How to complete this task |
Look through the entries below and extract exactly the lines from the one containing "(224, 422) = (195, 473): orange" through the one containing "camera: 25 degrees left, 10 degrees down", ends included.

===== Data for review =====

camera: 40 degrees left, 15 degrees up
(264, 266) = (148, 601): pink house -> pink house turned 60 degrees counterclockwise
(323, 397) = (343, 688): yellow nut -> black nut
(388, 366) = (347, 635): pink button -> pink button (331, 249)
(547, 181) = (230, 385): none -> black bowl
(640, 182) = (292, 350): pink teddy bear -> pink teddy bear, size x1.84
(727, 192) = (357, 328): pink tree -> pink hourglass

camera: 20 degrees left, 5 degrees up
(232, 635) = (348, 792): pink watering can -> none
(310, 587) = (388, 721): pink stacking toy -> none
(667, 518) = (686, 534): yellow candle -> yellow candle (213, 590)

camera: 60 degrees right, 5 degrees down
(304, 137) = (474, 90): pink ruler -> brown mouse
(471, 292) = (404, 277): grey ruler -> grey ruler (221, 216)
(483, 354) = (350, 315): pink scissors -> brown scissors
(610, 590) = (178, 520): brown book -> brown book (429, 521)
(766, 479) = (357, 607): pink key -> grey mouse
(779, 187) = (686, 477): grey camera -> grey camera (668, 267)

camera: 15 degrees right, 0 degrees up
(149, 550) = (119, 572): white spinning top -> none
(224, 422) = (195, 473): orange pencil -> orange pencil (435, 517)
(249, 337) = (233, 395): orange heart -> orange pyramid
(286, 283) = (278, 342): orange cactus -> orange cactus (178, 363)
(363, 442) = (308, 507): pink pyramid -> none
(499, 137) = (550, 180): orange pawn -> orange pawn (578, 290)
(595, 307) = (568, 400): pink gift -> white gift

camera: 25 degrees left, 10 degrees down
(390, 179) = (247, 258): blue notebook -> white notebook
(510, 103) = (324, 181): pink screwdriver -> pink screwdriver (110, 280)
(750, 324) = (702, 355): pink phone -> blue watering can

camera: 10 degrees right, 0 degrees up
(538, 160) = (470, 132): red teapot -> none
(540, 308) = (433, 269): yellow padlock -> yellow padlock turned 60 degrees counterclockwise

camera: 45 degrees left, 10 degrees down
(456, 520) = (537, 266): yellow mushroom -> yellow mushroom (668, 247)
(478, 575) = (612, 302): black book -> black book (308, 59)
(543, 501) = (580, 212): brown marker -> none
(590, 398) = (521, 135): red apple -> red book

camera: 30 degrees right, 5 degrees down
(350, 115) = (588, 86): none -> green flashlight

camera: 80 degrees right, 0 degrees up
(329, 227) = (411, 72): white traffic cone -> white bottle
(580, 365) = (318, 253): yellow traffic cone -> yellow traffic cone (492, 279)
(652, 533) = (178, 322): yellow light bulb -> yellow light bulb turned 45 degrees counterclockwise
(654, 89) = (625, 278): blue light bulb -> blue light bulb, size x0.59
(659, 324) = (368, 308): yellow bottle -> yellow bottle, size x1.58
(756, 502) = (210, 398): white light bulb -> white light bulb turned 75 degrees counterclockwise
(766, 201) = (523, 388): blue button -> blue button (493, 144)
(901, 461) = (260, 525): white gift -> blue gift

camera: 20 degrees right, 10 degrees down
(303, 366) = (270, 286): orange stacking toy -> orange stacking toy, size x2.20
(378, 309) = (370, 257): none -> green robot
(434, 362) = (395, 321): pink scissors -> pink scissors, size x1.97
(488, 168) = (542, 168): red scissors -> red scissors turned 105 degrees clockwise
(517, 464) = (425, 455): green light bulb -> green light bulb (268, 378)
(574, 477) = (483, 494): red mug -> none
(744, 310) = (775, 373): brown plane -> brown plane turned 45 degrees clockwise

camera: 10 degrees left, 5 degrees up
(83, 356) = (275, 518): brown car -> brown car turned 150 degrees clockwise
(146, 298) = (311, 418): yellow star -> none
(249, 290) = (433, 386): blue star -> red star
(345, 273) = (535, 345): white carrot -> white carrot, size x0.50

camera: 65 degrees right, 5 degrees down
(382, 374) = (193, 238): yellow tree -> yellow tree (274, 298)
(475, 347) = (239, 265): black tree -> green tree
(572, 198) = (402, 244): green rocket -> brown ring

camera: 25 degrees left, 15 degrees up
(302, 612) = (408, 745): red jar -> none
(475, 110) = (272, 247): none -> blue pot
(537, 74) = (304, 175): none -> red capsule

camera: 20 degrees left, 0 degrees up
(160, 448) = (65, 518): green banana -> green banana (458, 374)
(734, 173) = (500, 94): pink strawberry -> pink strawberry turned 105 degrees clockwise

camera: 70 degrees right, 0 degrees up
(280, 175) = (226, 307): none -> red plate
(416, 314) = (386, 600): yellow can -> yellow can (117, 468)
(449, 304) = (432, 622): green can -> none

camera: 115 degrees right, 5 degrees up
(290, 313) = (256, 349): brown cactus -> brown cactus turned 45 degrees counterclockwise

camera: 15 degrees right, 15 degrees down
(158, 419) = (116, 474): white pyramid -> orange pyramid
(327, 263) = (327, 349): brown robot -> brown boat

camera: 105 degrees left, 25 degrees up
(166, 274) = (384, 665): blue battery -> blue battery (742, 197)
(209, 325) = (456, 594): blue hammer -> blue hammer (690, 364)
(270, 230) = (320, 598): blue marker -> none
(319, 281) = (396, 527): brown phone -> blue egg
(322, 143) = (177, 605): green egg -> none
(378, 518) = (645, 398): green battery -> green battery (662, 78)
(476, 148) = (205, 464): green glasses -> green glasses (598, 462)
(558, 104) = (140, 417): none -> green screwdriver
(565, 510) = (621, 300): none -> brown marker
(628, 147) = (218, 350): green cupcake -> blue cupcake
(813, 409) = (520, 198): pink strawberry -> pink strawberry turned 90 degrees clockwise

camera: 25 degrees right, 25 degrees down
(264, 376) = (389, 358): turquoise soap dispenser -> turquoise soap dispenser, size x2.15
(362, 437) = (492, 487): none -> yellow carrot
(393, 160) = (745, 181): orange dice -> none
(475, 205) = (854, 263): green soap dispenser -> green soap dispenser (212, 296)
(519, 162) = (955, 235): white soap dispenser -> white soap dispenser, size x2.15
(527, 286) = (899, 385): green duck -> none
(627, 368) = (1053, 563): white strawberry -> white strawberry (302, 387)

=====

Answer to the problem |
(224, 422) = (195, 473): orange pencil -> orange pencil (435, 517)
(249, 337) = (233, 395): orange heart -> orange pyramid
(286, 283) = (278, 342): orange cactus -> orange cactus (178, 363)
(363, 442) = (308, 507): pink pyramid -> none
(499, 137) = (550, 180): orange pawn -> orange pawn (578, 290)
(595, 307) = (568, 400): pink gift -> white gift

camera: 25 degrees left, 10 degrees down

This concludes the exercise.